--- Information ---

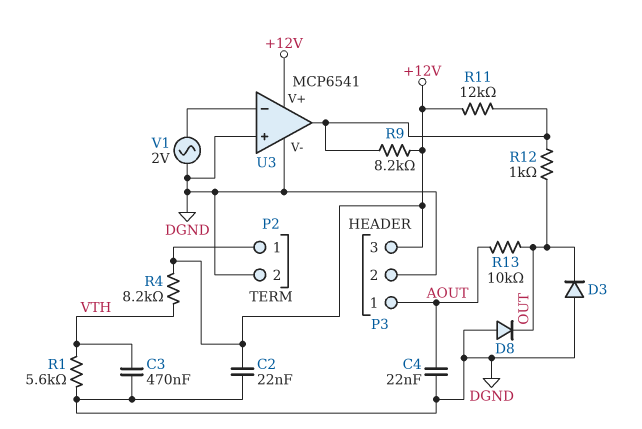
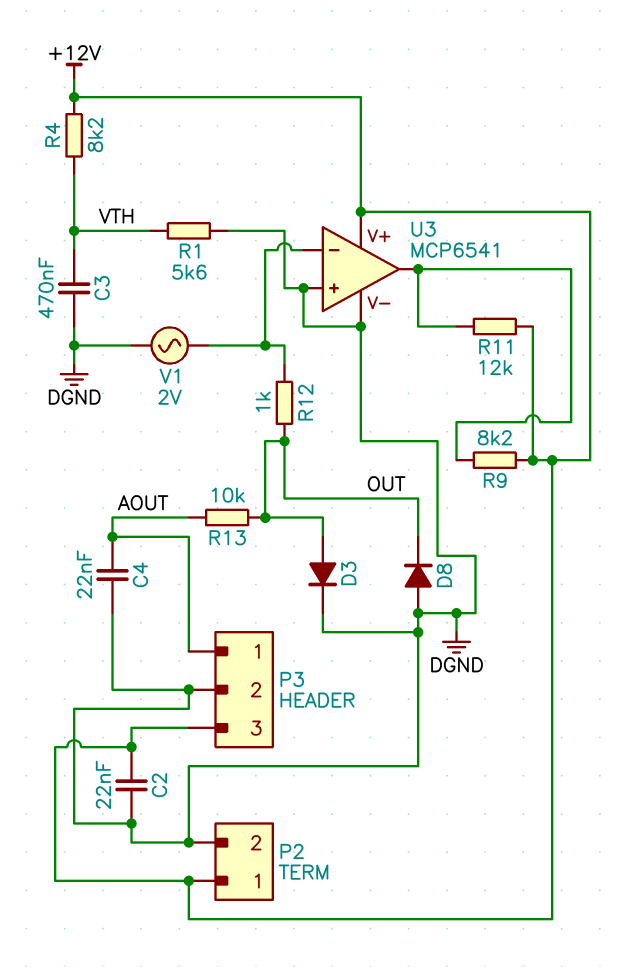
D3: diode (A DGND, K OUT) -> diode (A OUT, K DGND)
R12: 1k (OUT, U3/out) -> 1k (OUT, U3/in-)

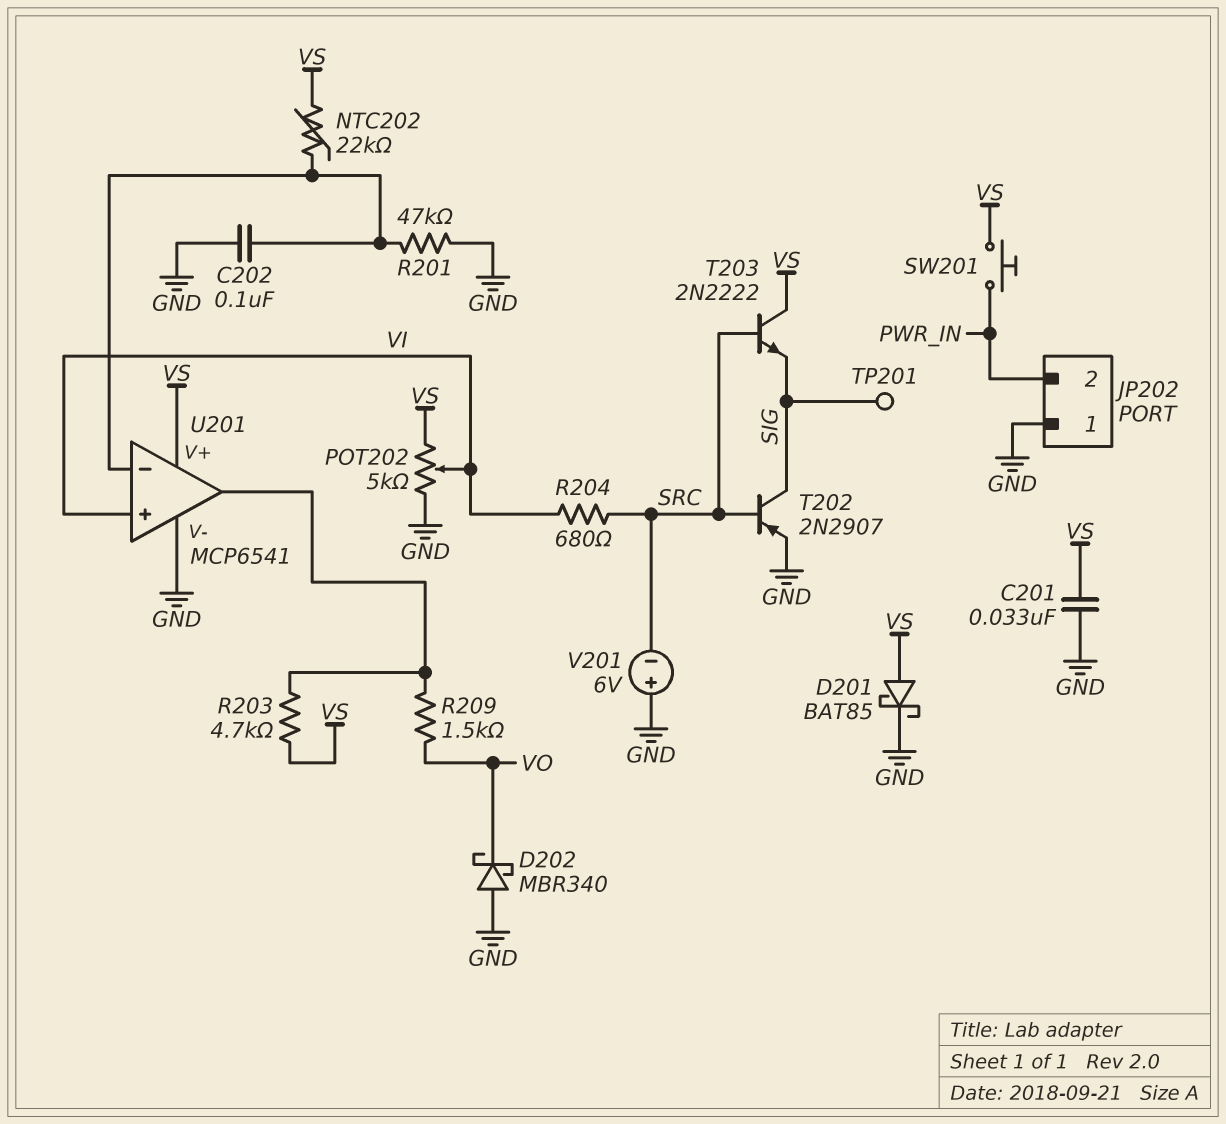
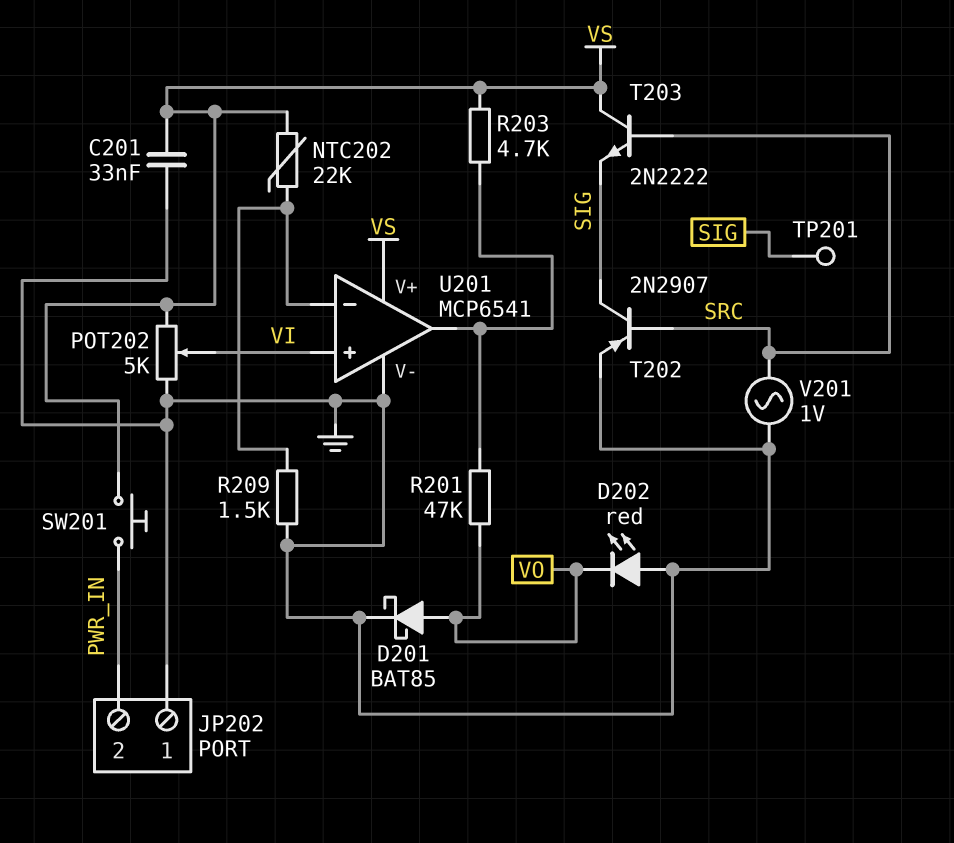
C202: 100nF (GND, U201/in-) -> none
D201: schottky BAT85 (A VS, K GND) -> schottky BAT85 (A VO, K GND)
D202: schottky MBR340 (A GND, K VO) -> LED red (A GND, K VO)
R201: 47k (GND, U201/in-) -> 47k (U201/out, VO)
R204: 680 (SRC, VI) -> none
R209: 1.5k (U201/out, VO) -> 1.5k (GND, U201/in-)
V201: 6V (plus GND, minus SRC) -> AC 1V (GND, SRC)

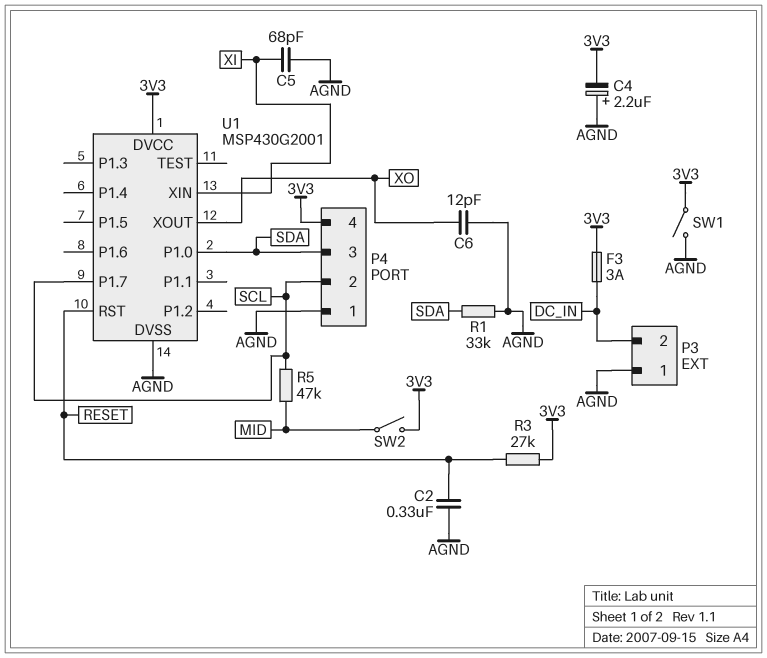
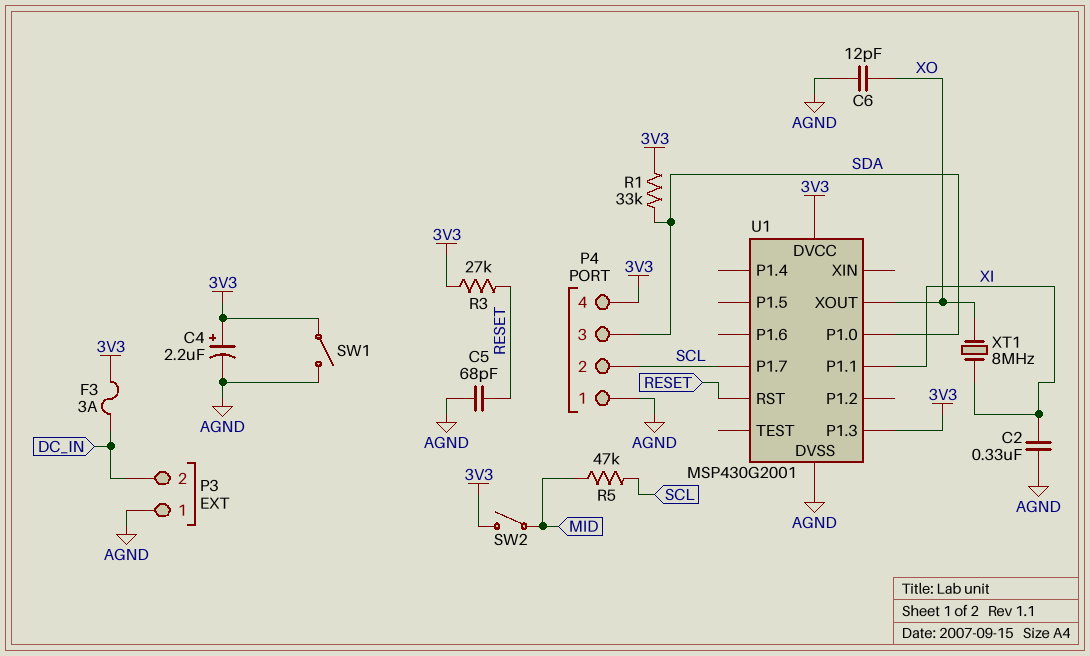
C2: 330nF (AGND, RESET) -> 330nF (AGND, XI)
C4: 2.2uF (plus AGND, minus 3V3) -> 2.2uF (plus 3V3, minus AGND)
C5: 68pF (AGND, XI) -> 68pF (AGND, RESET)
R1: 33k (AGND, SDA) -> 33k (3V3, SDA)
U1 pin P1.1: none -> XI
U1 pin P1.3: none -> 3V3
U1 pin XIN: XI -> none
XT1: none -> 8MHz (XI, XO)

---

From the line holding "U1 pin P1.3: none -> 3V3" to the final line of the data, output each line exactly and nothing more.

#### Written response
U1 pin P1.3: none -> 3V3
U1 pin XIN: XI -> none
XT1: none -> 8MHz (XI, XO)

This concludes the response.